** Stored data follows **
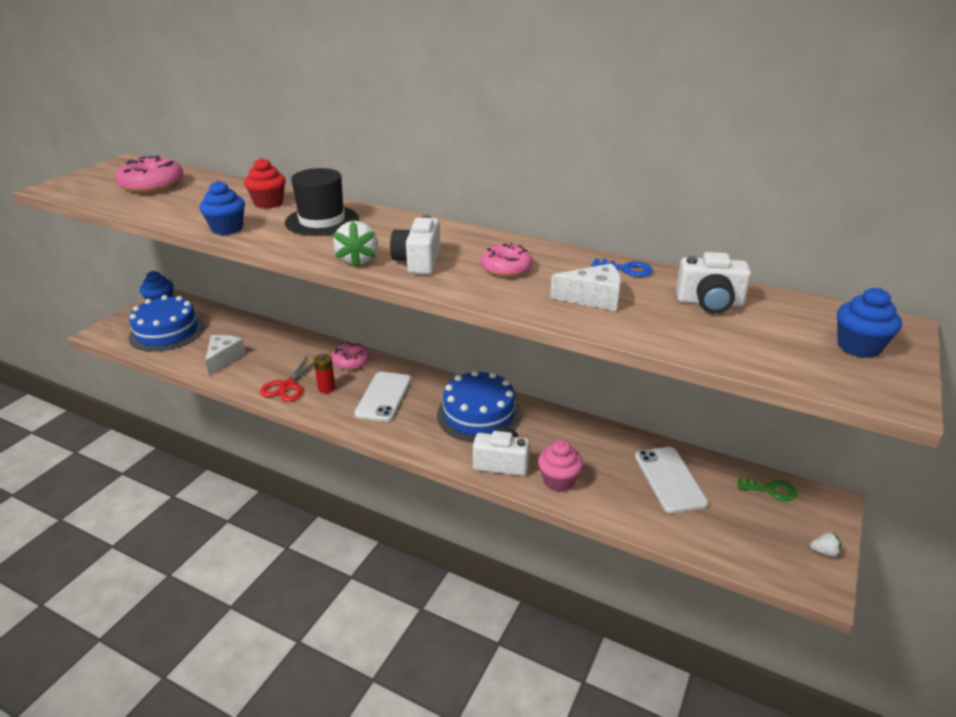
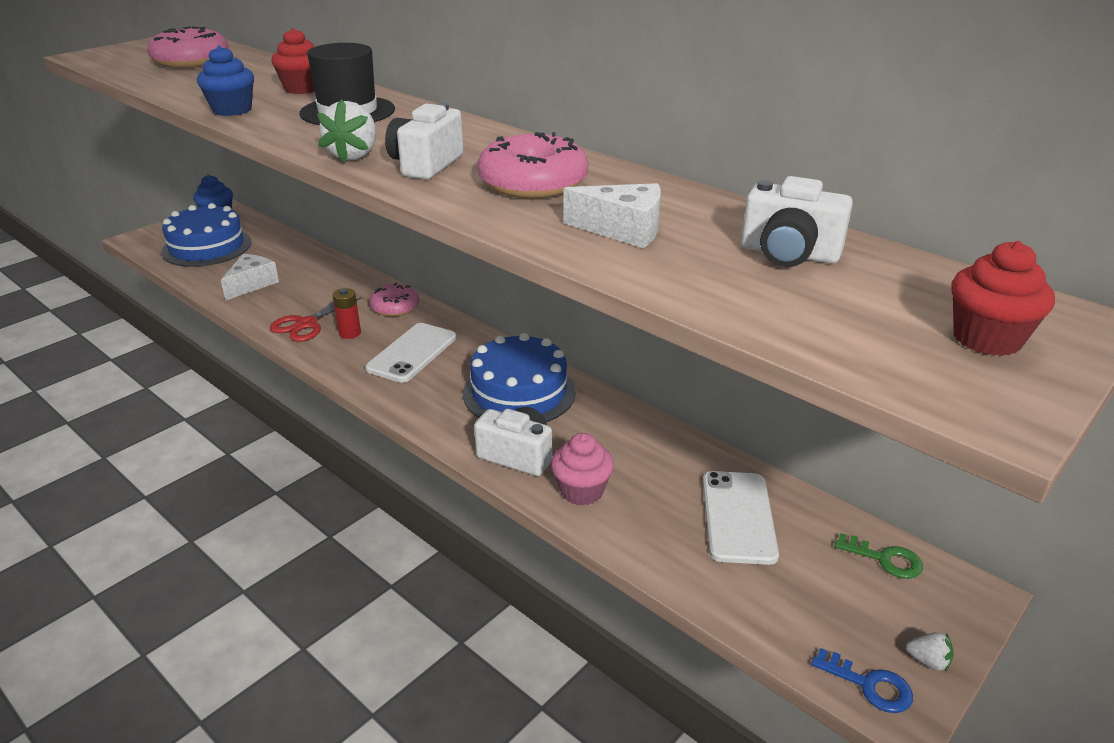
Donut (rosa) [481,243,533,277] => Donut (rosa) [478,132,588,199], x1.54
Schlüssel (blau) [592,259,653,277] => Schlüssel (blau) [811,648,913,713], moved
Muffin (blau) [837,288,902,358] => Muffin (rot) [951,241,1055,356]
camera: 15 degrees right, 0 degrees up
** End of Stored data **
Count every line of the material above that holds the string "blau", then state only the total.

_Answer section_: 2